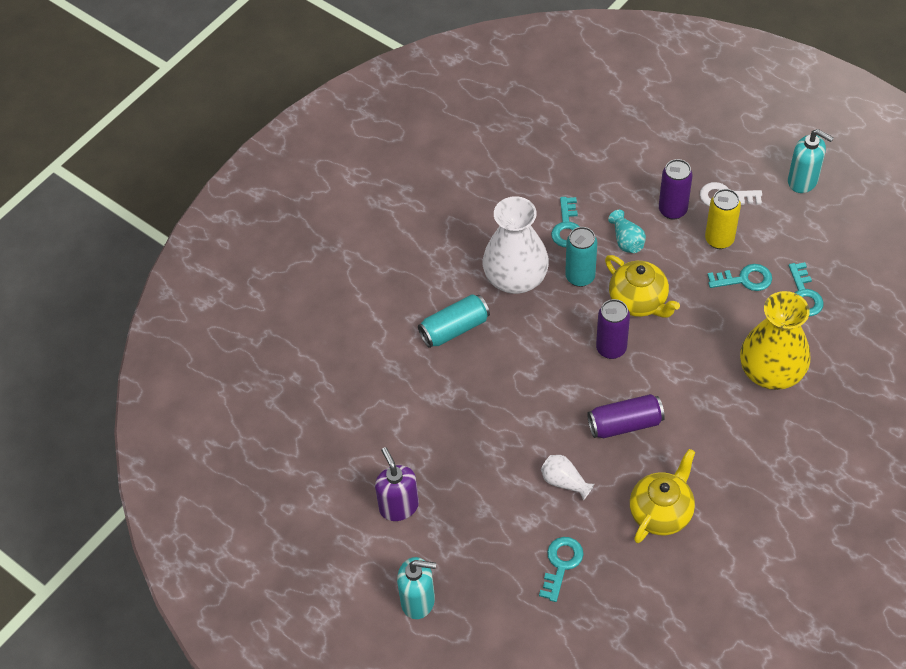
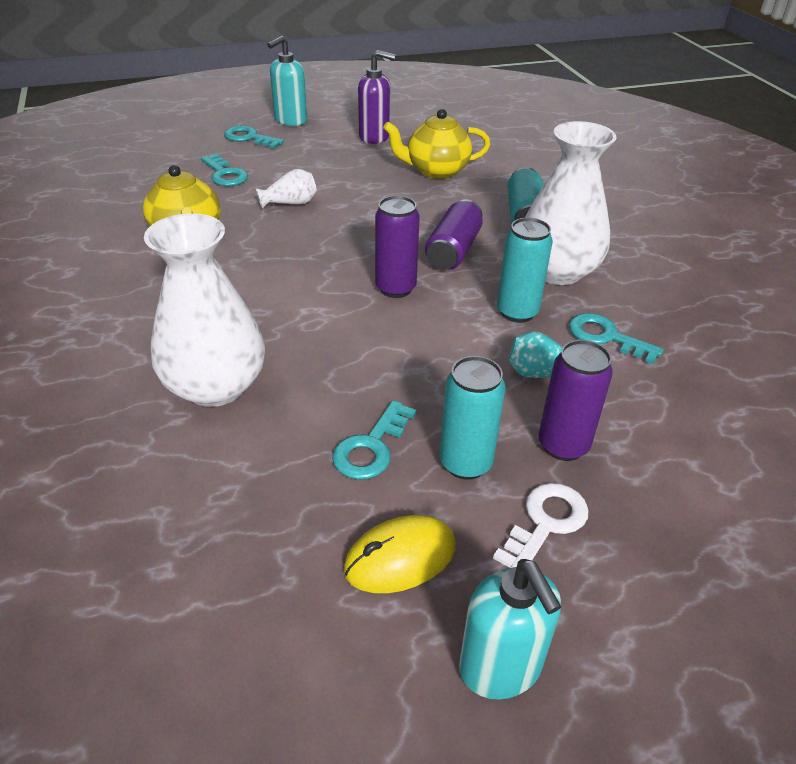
camera: 120 degrees right, 15 degrees down
(625, 424) = (299, 256): purple can -> purple can (453, 250)
(639, 301) = (436, 337): yellow teapot -> yellow teapot (436, 171)
(719, 239) = (465, 463): yellow can -> turquoise can
(771, 371) = (216, 386): yellow vase -> white vase
(790, 233) = (400, 558): none -> yellow mouse
(803, 181) = (500, 667): turquoise soap dispenser -> turquoise soap dispenser turned 90 degrees counterclockwise
(804, 295) = (278, 494): turquoise key -> turquoise key (249, 138)

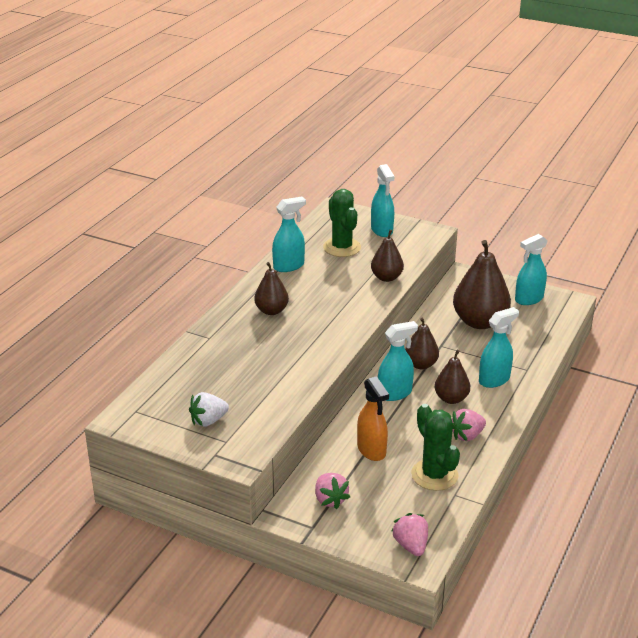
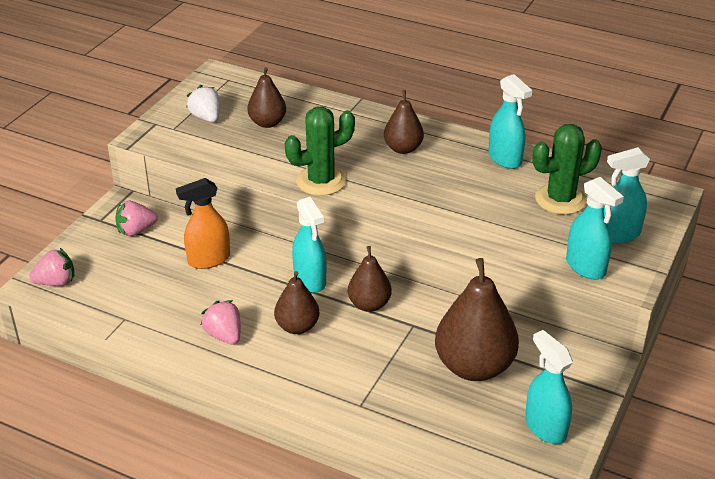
camera: 90 degrees right, 5 degrees up
(386, 277) = (489, 235): brown pear -> brown pear (267, 123)
(434, 475) = (159, 304): green cactus -> green cactus (321, 181)
(494, 380) = (336, 369): turquoise spray bottle -> turquoise spray bottle (585, 267)

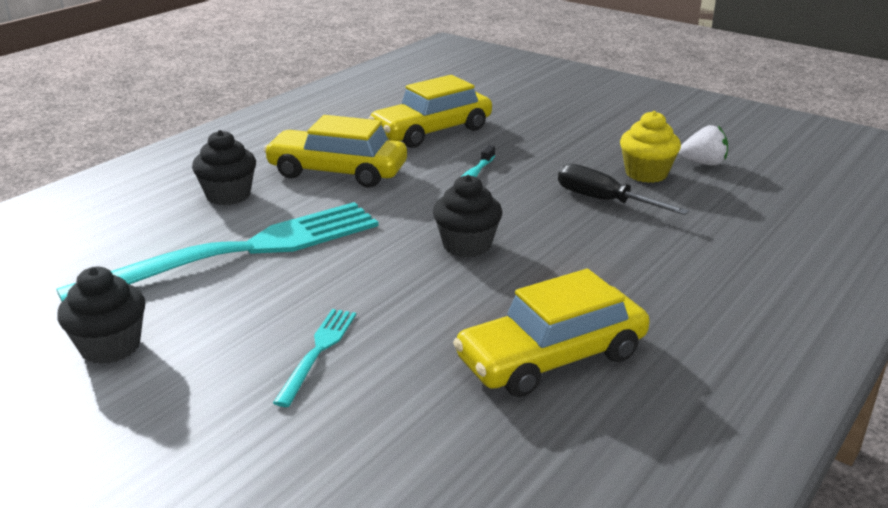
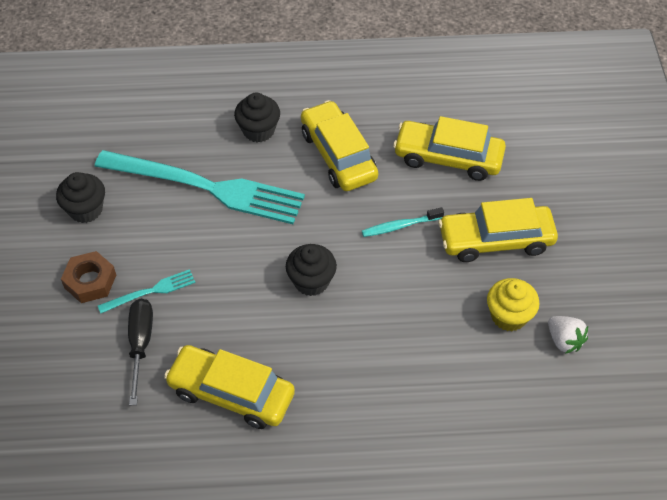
camera: 50 degrees right, 25 degrees up
(224, 393) = (90, 281): none -> brown nut
(554, 148) = (495, 240): none -> yellow car
(604, 201) = (440, 315): black screwdriver -> black screwdriver (140, 344)

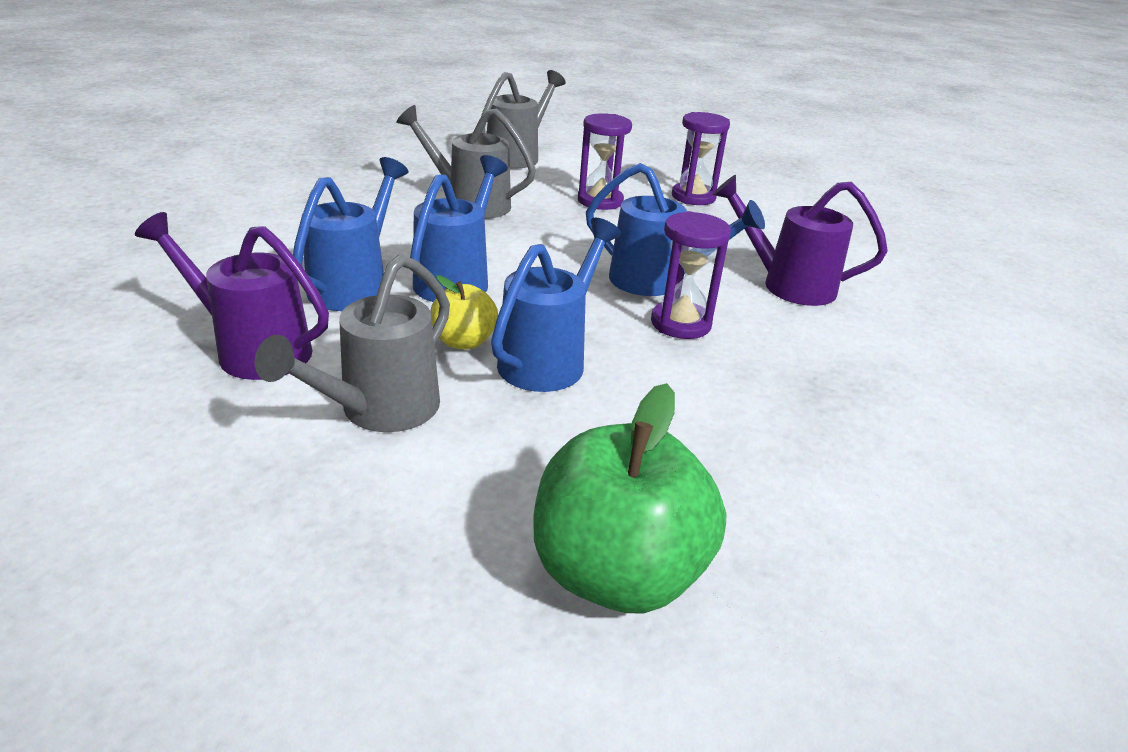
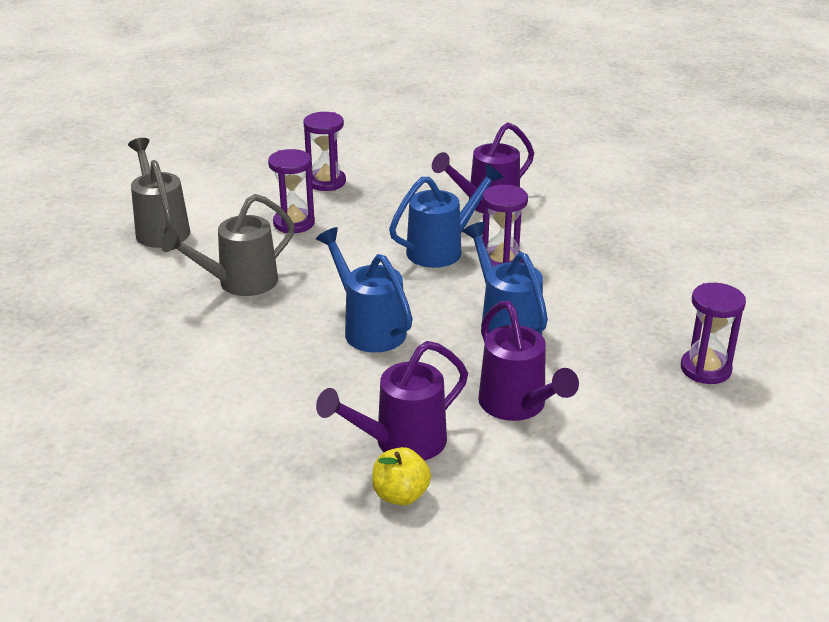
camera: 55 degrees left, 0 degrees up
(354, 286) = (339, 376): blue watering can -> none
(380, 410) = (517, 406): grey watering can -> purple watering can
(464, 342) = (459, 351): yellow apple -> yellow apple (400, 495)
(617, 573) = (705, 369): green apple -> purple hourglass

=====

# Task goal:
The full listing, transcribed exactly and without its pictures, is the expected result.

# Task result:
camera: 120 degrees right, 15 degrees down
(625, 424) = (299, 256): purple can -> purple can (453, 250)
(639, 301) = (436, 337): yellow teapot -> yellow teapot (436, 171)
(719, 239) = (465, 463): yellow can -> turquoise can
(771, 371) = (216, 386): yellow vase -> white vase
(790, 233) = (400, 558): none -> yellow mouse
(803, 181) = (500, 667): turquoise soap dispenser -> turquoise soap dispenser turned 90 degrees counterclockwise
(804, 295) = (278, 494): turquoise key -> turquoise key (249, 138)

camera: 90 degrees right, 5 degrees up
(386, 277) = (489, 235): brown pear -> brown pear (267, 123)
(434, 475) = (159, 304): green cactus -> green cactus (321, 181)
(494, 380) = (336, 369): turquoise spray bottle -> turquoise spray bottle (585, 267)

camera: 50 degrees right, 25 degrees up
(224, 393) = (90, 281): none -> brown nut
(554, 148) = (495, 240): none -> yellow car
(604, 201) = (440, 315): black screwdriver -> black screwdriver (140, 344)

camera: 55 degrees left, 0 degrees up
(354, 286) = (339, 376): blue watering can -> none
(380, 410) = (517, 406): grey watering can -> purple watering can
(464, 342) = (459, 351): yellow apple -> yellow apple (400, 495)
(617, 573) = (705, 369): green apple -> purple hourglass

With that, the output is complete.